▶ Exercise objective
Every entry must be transcribed exactly. Pictures are not part of the copy.
-- Provided information follows --
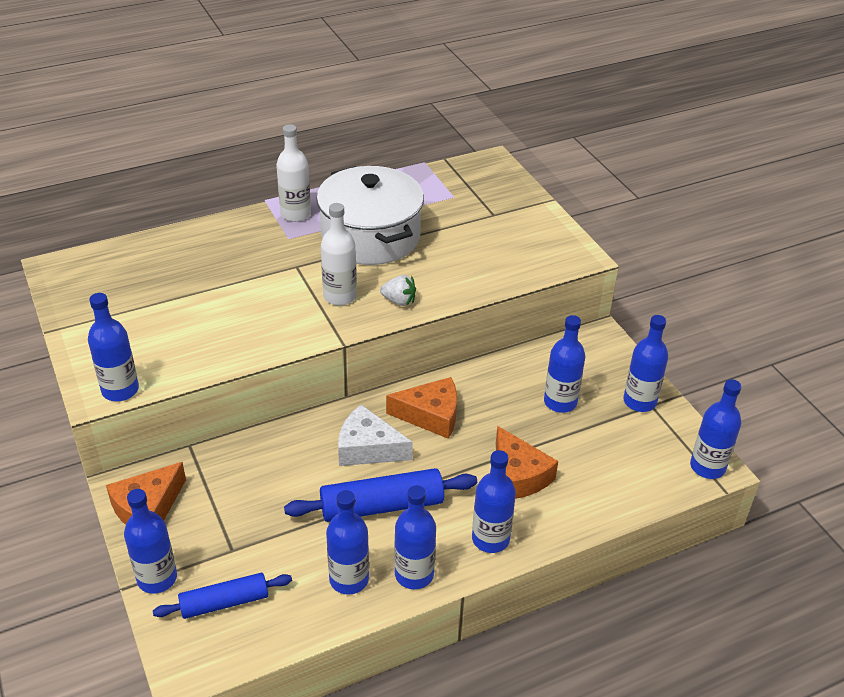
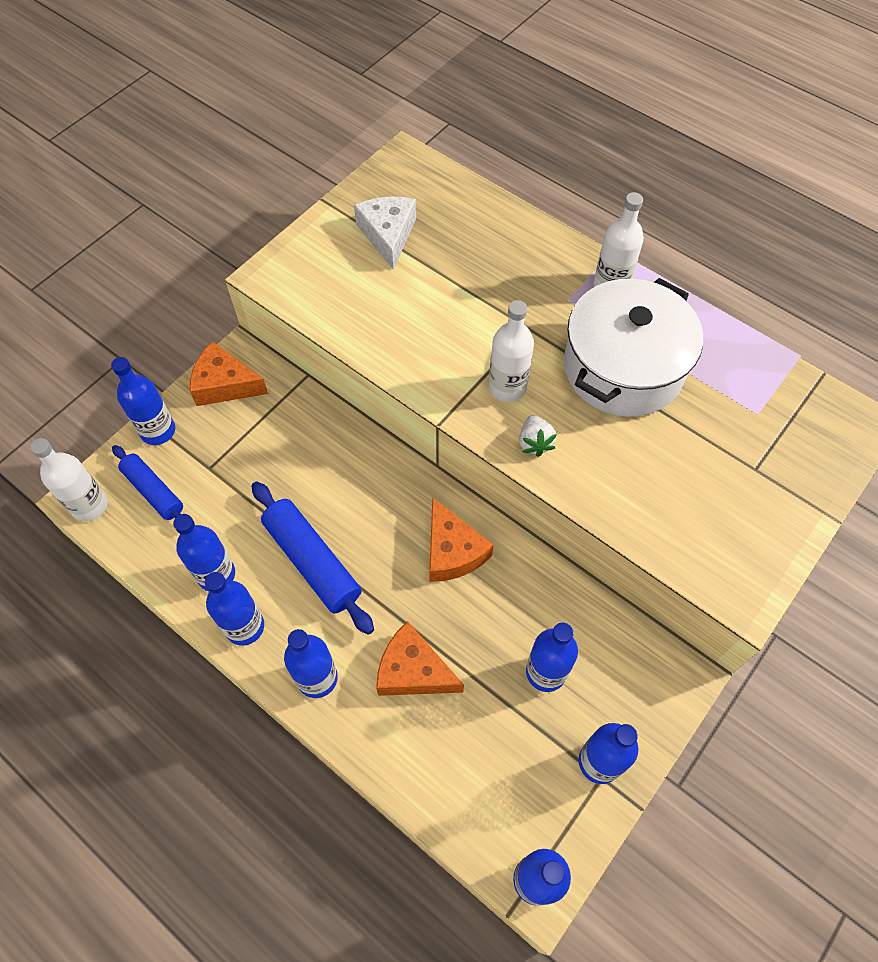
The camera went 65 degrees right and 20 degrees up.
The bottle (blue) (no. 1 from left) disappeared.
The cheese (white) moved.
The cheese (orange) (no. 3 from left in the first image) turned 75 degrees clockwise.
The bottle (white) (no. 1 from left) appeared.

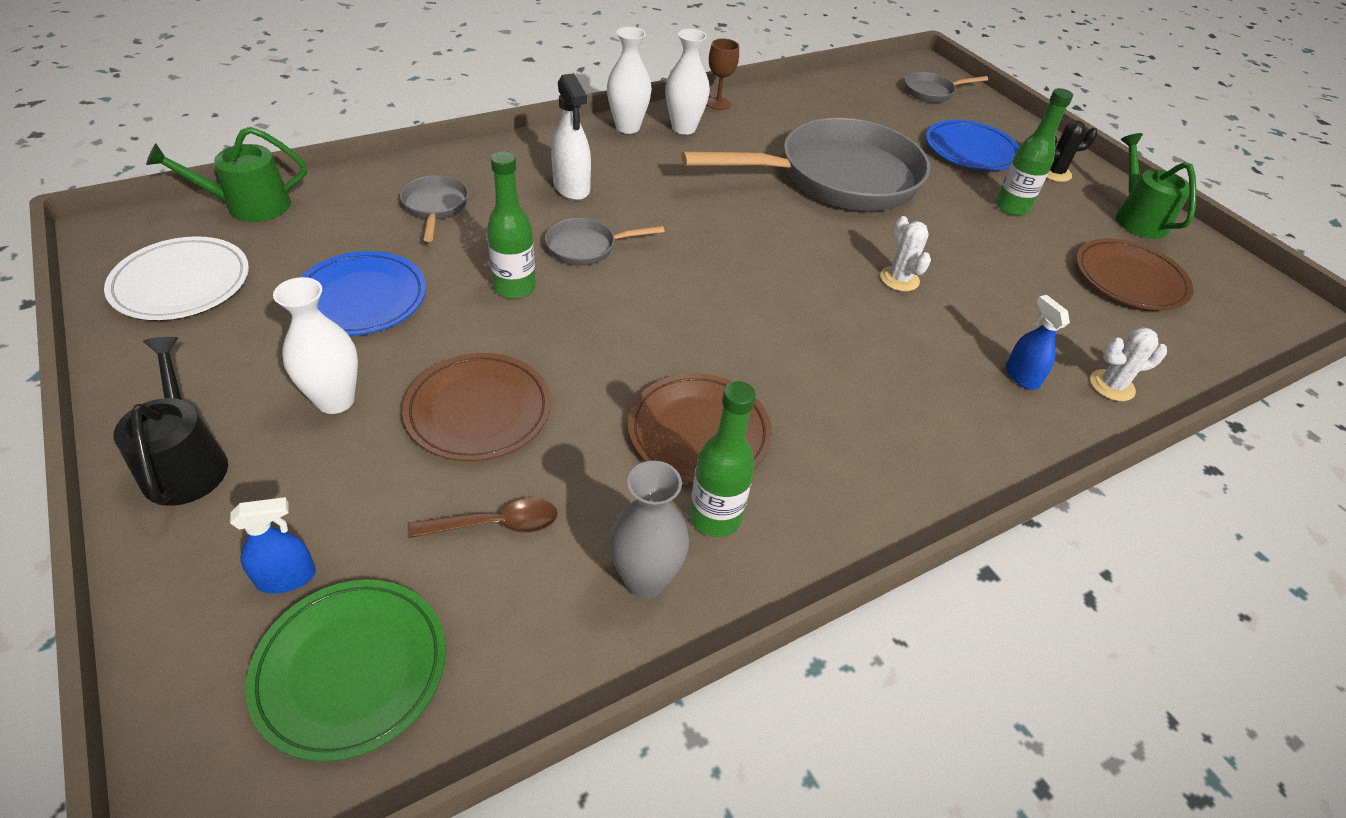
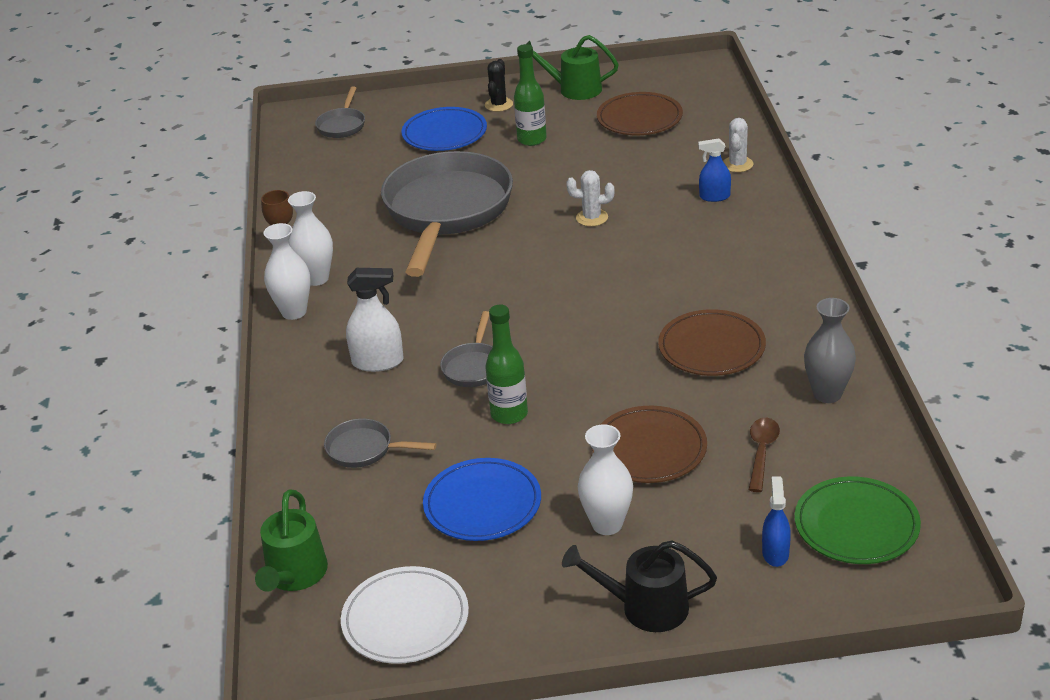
The camera went 60 degrees left and 10 degrees down.
The bottle (green) (no. 2 from left) disappeared.

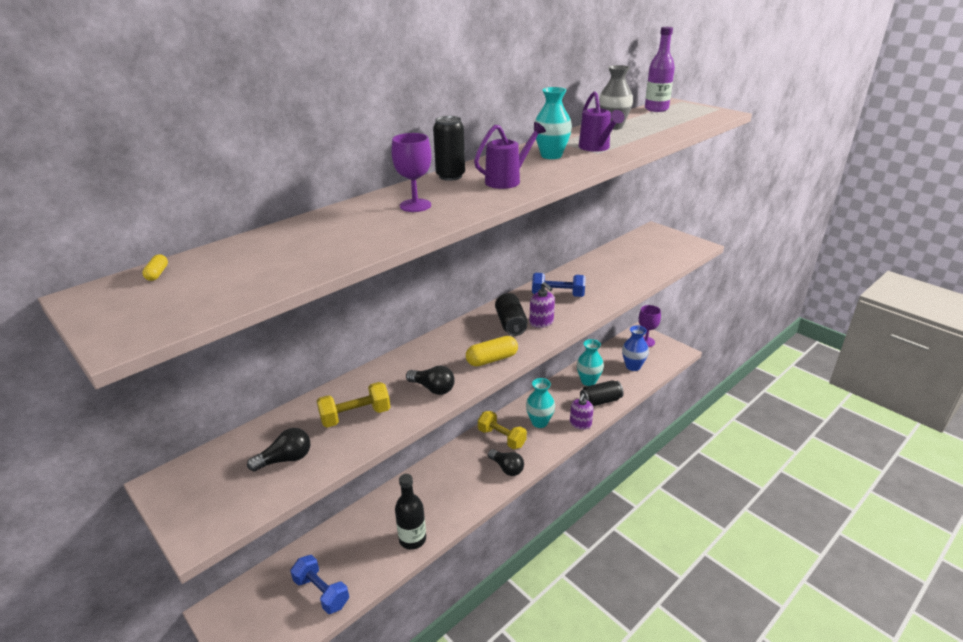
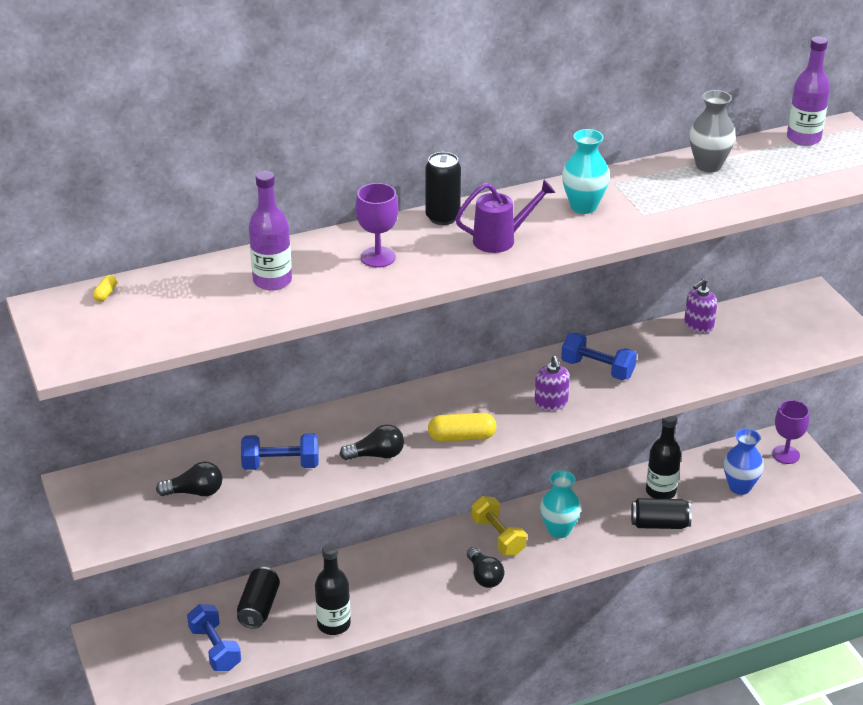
The camera went 20 degrees right and 5 degrees up.
The dumbbell (yellow) (no. 1 from left) became the dumbbell (blue) (no. 2 from left).
The light bulb (black) (no. 2 from left) turned 60 degrees counterclockwise.
The can (black) (no. 2 from left in the first image) moved.
The soap dispenser (purple) (no. 2 from left) moved.
The vase (turquoise) (no. 3 from left) was replaced by the bottle (black) (no. 2 from left).
The watering can (purple) (no. 2 from left) disappeared.
The bottle (purple) (no. 1 from left) appeared.

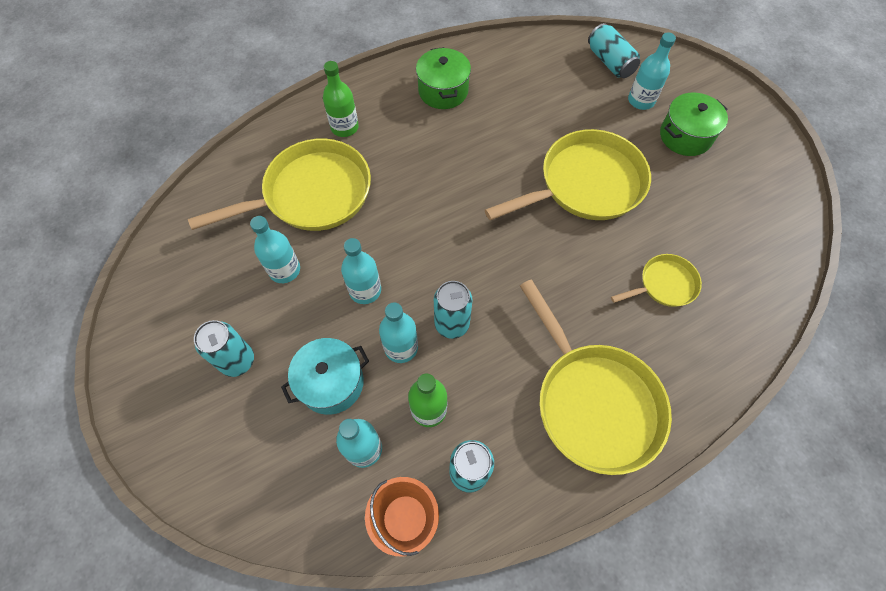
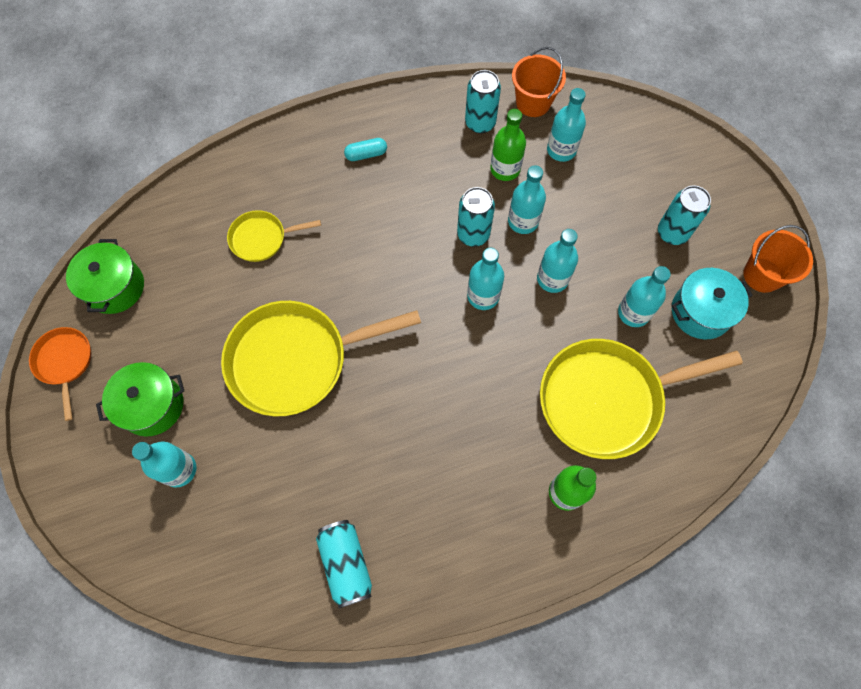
The camera went 170 degrees left and 5 degrees up.
The pot (turquoise) moved.
The pot (green) (no. 1 from left) moved.
The pan (yellow) (no. 3 from left) was replaced by the capsule (turquoise).
The can (turquoise) (no. 4 from left in the first image) moved.
The pan (orange) appeared.
The bottle (turquoise) (no. 2 from left) appeared.
The bucket (orange) (no. 2 from left) appeared.

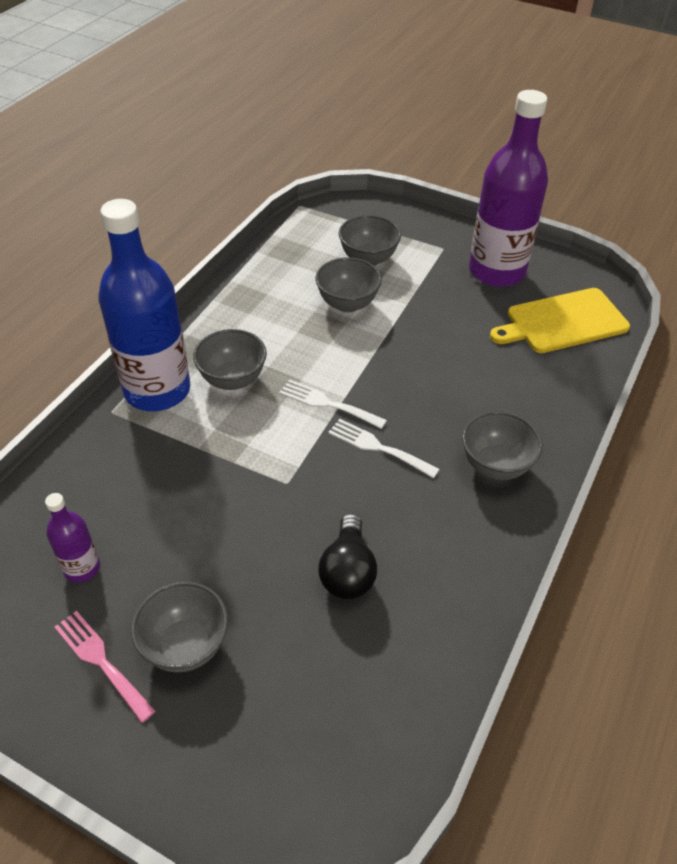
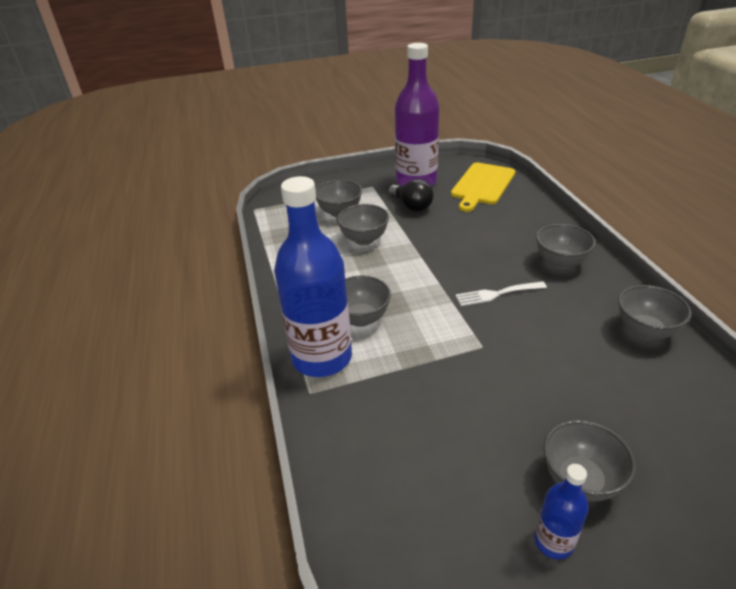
The camera went 40 degrees left and 10 degrees down.
The bottle (purple) (no. 1 from left) disappeared.
The fork (pink) was replaced by the bottle (blue) (no. 2 from left).
The fork (white) (no. 1 from left) disappeared.
The light bulb (black) moved.
The bowl (grey) (no. 6 from left) appeared.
-- Provided information concluded --
▶ Result
The camera went 65 degrees right and 20 degrees up.
The bottle (blue) (no. 1 from left) disappeared.
The cheese (white) moved.
The cheese (orange) (no. 3 from left in the first image) turned 75 degrees clockwise.
The bottle (white) (no. 1 from left) appeared.

The camera went 60 degrees left and 10 degrees down.
The bottle (green) (no. 2 from left) disappeared.

The camera went 20 degrees right and 5 degrees up.
The dumbbell (yellow) (no. 1 from left) became the dumbbell (blue) (no. 2 from left).
The light bulb (black) (no. 2 from left) turned 60 degrees counterclockwise.
The can (black) (no. 2 from left in the first image) moved.
The soap dispenser (purple) (no. 2 from left) moved.
The vase (turquoise) (no. 3 from left) was replaced by the bottle (black) (no. 2 from left).
The watering can (purple) (no. 2 from left) disappeared.
The bottle (purple) (no. 1 from left) appeared.

The camera went 170 degrees left and 5 degrees up.
The pot (turquoise) moved.
The pot (green) (no. 1 from left) moved.
The pan (yellow) (no. 3 from left) was replaced by the capsule (turquoise).
The can (turquoise) (no. 4 from left in the first image) moved.
The pan (orange) appeared.
The bottle (turquoise) (no. 2 from left) appeared.
The bucket (orange) (no. 2 from left) appeared.

The camera went 40 degrees left and 10 degrees down.
The bottle (purple) (no. 1 from left) disappeared.
The fork (pink) was replaced by the bottle (blue) (no. 2 from left).
The fork (white) (no. 1 from left) disappeared.
The light bulb (black) moved.
The bowl (grey) (no. 6 from left) appeared.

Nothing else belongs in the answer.